- **Task statement**
Copy out every line of the material below, character for character, apart from the pictures.

- **Supplied material**
%%

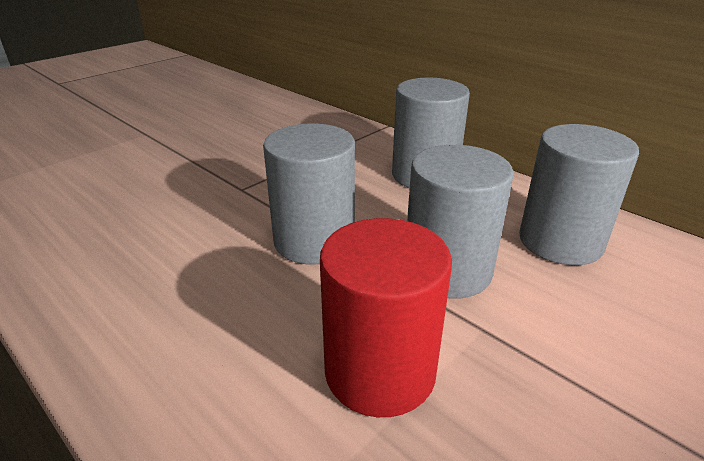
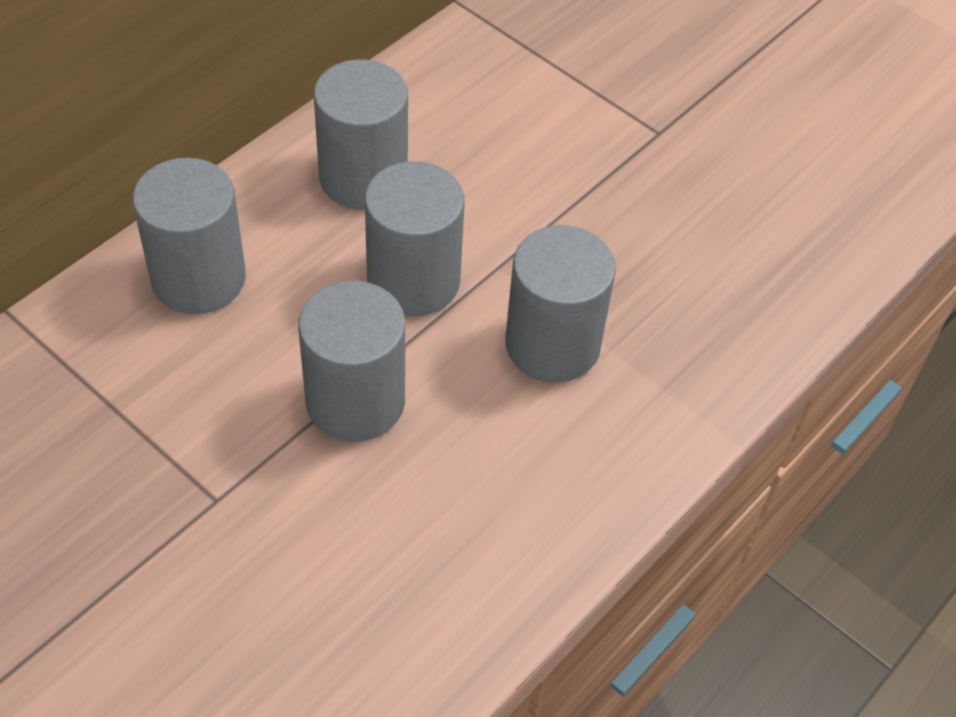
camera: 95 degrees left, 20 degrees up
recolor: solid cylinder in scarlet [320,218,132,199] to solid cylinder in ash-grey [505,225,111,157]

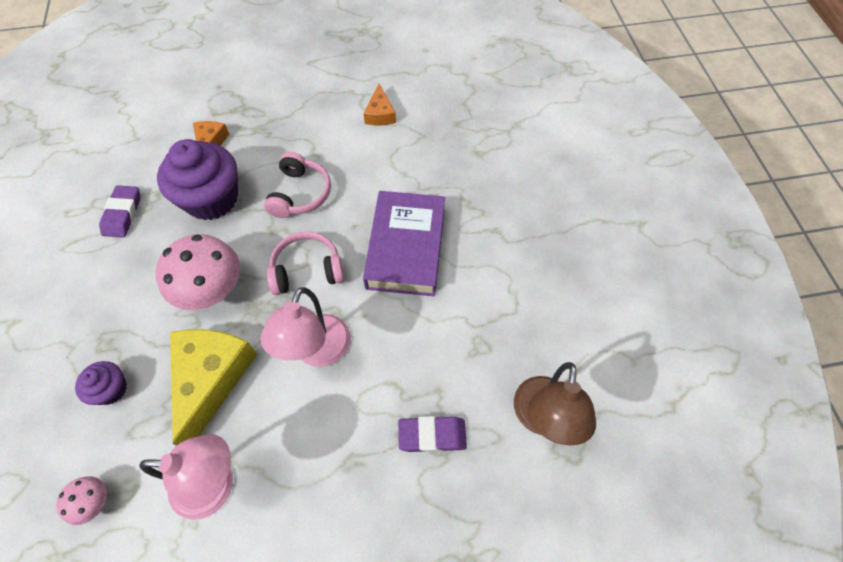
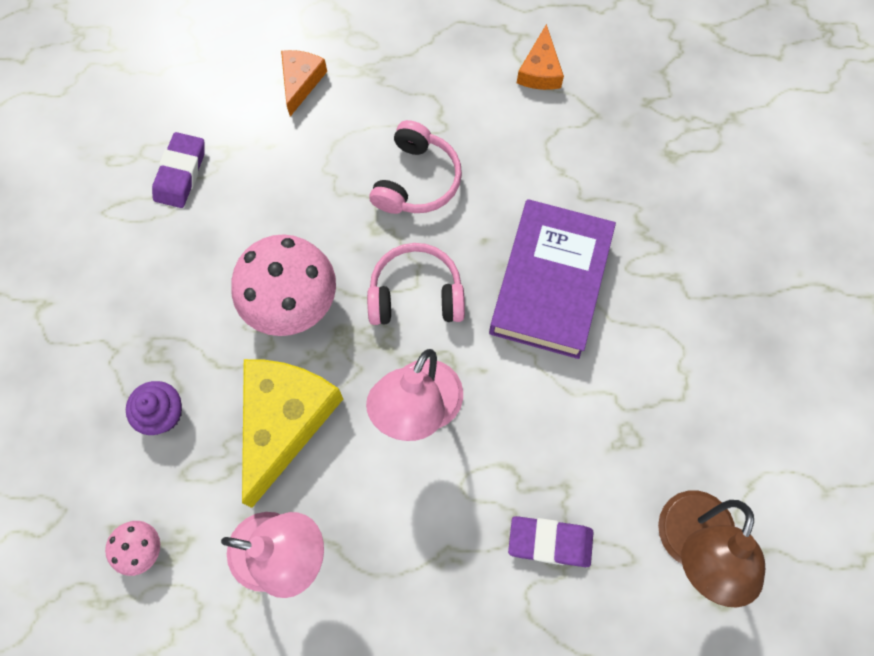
camera: 10 degrees right, 10 degrees up
delete: muffin in royal purple [157,139,81,81]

%%

- **Response to the exercise**
camera: 95 degrees left, 20 degrees up
recolor: solid cylinder in scarlet [320,218,132,199] to solid cylinder in ash-grey [505,225,111,157]

camera: 10 degrees right, 10 degrees up
delete: muffin in royal purple [157,139,81,81]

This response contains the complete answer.